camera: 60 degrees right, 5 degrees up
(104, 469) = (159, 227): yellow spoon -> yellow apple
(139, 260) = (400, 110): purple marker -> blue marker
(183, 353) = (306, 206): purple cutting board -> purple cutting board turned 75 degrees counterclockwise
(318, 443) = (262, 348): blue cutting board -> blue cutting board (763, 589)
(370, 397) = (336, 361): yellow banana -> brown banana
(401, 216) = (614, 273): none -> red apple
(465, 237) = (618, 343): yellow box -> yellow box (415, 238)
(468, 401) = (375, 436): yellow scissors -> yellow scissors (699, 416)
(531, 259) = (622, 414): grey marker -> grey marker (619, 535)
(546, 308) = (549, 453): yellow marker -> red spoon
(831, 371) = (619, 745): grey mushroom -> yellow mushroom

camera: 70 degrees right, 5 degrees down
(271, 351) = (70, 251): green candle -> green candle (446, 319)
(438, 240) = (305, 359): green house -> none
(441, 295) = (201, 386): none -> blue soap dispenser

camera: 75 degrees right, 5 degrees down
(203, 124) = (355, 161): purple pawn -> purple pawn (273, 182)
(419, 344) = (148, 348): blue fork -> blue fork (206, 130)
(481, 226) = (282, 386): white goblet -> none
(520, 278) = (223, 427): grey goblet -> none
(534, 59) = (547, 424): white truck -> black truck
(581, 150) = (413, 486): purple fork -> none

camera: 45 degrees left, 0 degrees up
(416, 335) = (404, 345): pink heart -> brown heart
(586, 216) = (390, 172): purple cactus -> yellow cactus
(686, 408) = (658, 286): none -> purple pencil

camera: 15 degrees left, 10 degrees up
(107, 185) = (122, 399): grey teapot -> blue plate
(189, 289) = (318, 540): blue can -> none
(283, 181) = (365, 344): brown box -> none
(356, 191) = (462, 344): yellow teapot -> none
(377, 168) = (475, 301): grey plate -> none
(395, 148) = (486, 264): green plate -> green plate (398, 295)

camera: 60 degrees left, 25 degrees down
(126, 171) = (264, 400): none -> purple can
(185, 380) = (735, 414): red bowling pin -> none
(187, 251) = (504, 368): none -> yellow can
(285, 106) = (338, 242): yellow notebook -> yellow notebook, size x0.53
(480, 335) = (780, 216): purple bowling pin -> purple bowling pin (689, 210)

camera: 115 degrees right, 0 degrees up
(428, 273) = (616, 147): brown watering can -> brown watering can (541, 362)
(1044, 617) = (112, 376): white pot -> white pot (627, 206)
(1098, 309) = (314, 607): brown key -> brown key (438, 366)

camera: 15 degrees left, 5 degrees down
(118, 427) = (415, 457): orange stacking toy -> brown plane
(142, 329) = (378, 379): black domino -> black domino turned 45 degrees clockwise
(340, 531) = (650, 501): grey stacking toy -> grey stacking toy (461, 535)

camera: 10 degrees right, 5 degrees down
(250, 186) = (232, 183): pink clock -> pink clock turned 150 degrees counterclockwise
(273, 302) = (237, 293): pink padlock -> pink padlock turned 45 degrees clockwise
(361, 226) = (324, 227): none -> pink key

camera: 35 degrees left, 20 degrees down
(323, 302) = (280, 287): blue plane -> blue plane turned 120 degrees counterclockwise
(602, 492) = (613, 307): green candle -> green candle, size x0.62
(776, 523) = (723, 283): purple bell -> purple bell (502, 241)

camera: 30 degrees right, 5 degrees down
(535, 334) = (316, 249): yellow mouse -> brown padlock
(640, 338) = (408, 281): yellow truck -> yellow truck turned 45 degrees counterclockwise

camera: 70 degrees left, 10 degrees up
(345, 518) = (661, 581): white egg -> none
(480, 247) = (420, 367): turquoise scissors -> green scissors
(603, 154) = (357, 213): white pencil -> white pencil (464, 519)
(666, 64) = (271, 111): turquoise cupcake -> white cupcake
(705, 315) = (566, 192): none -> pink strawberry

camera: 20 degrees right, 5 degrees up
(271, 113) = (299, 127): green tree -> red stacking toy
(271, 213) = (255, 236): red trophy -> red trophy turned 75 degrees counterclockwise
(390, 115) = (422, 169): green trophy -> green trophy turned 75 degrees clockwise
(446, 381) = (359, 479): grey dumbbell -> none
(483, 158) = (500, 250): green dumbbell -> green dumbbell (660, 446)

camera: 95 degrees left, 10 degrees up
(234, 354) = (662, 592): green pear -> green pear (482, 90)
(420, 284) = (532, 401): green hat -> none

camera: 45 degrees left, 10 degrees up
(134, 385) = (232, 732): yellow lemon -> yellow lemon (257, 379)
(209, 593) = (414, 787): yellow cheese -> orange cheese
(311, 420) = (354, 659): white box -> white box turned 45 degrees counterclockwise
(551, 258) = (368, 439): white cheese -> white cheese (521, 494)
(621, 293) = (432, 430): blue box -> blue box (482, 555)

AIM OF THE TASK
Look through the listing above and give the number of lines containing the string "pink", with nothing else.

SOLUTION
5